■ **EXERCISE**: Leave out the pictures and repeat the entries below verbatim.

[Dataset records]
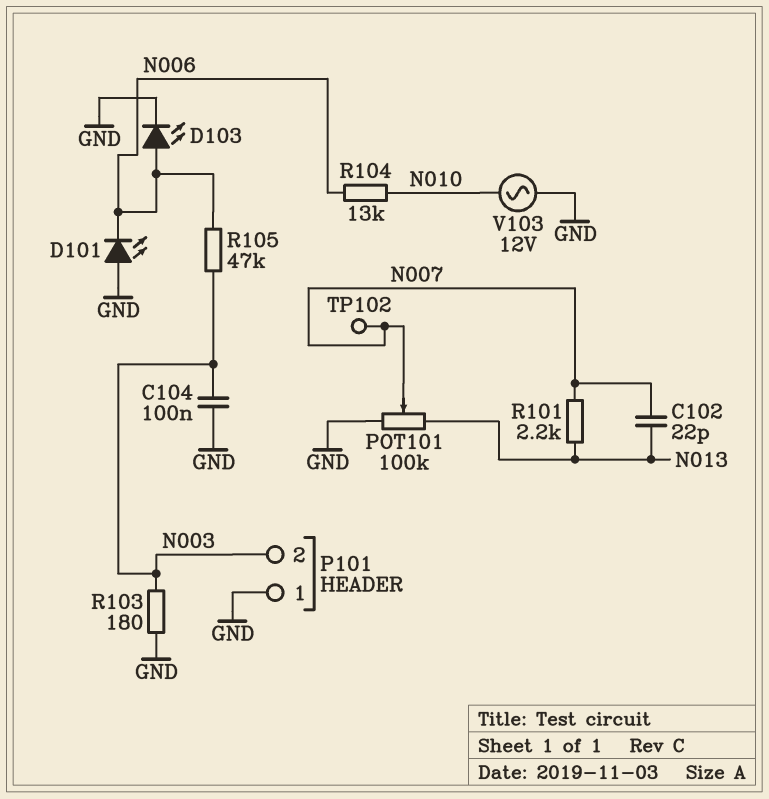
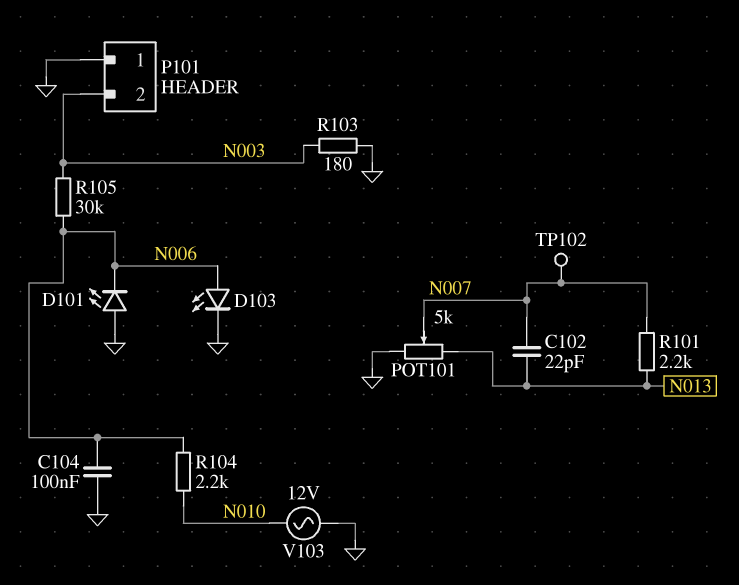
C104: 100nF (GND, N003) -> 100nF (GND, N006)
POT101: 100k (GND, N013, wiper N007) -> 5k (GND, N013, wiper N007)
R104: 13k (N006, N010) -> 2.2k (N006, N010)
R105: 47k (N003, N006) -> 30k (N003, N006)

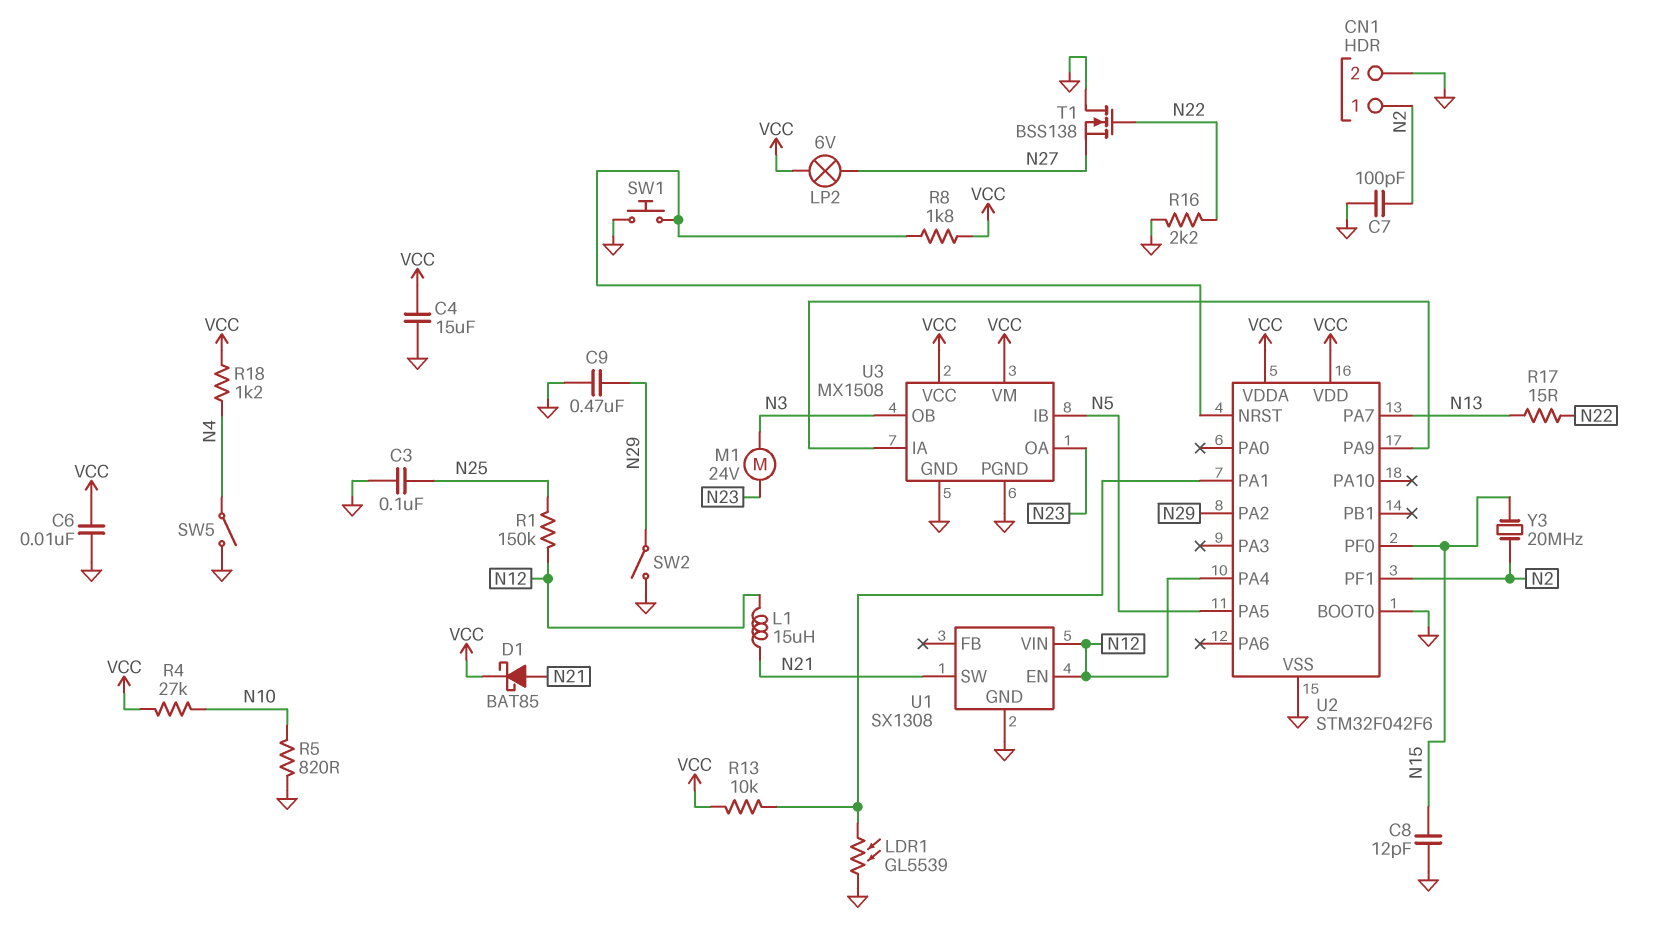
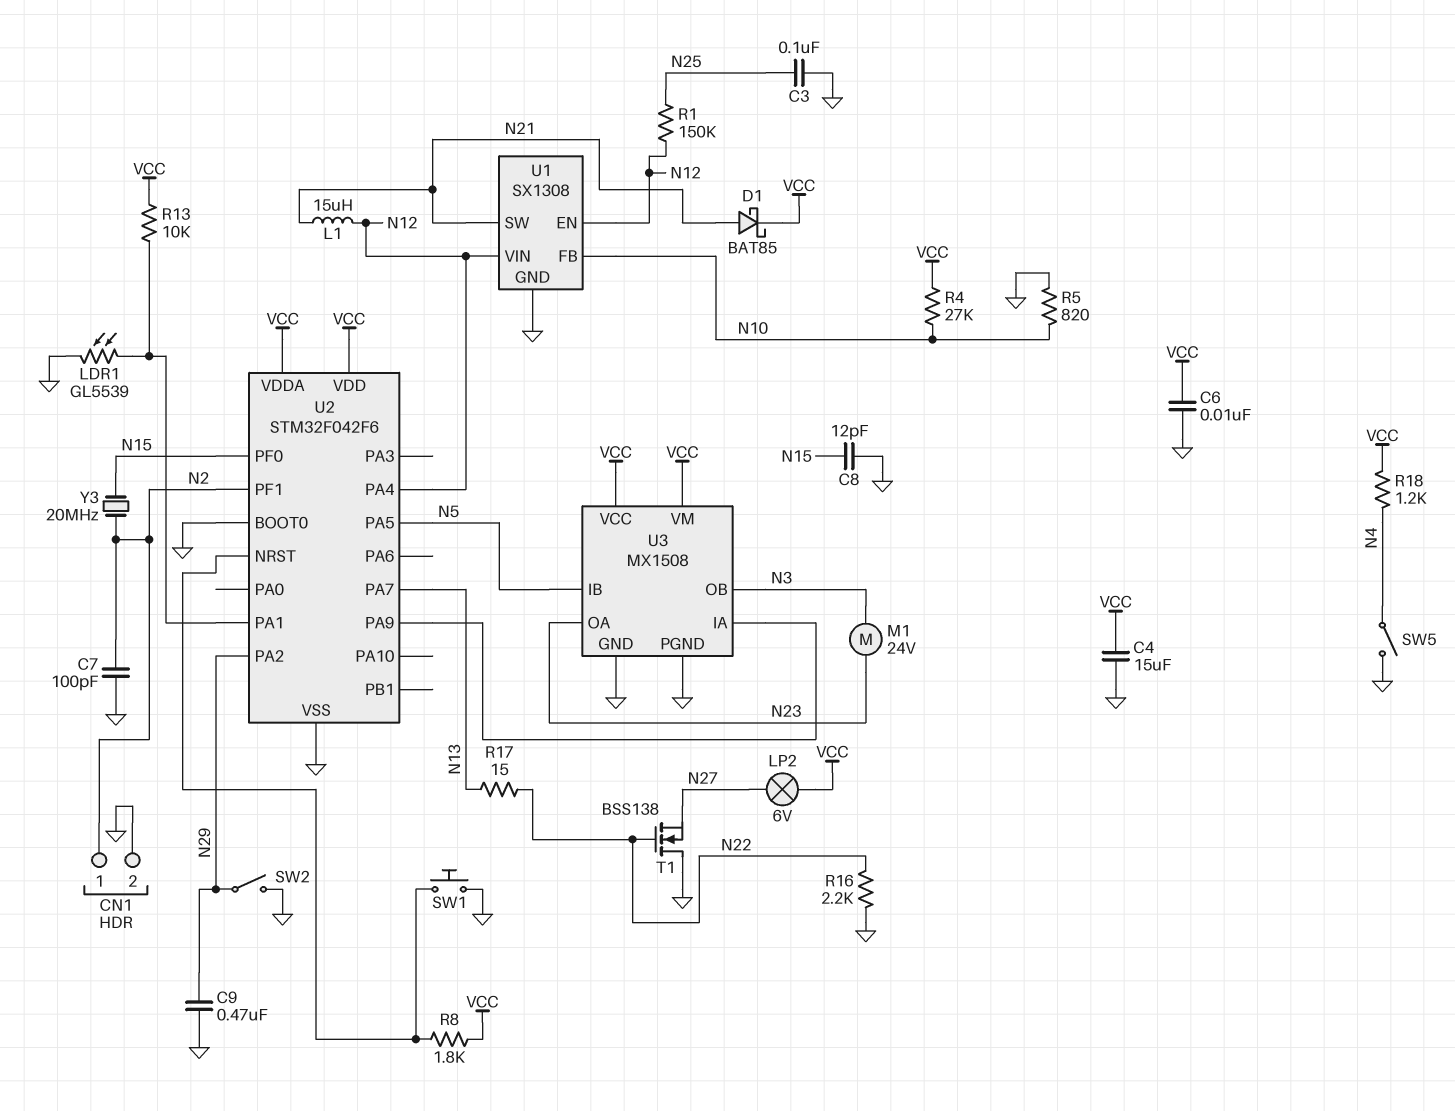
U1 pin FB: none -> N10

■ **TASK RESULT**:
C104: 100nF (GND, N003) -> 100nF (GND, N006)
POT101: 100k (GND, N013, wiper N007) -> 5k (GND, N013, wiper N007)
R104: 13k (N006, N010) -> 2.2k (N006, N010)
R105: 47k (N003, N006) -> 30k (N003, N006)

U1 pin FB: none -> N10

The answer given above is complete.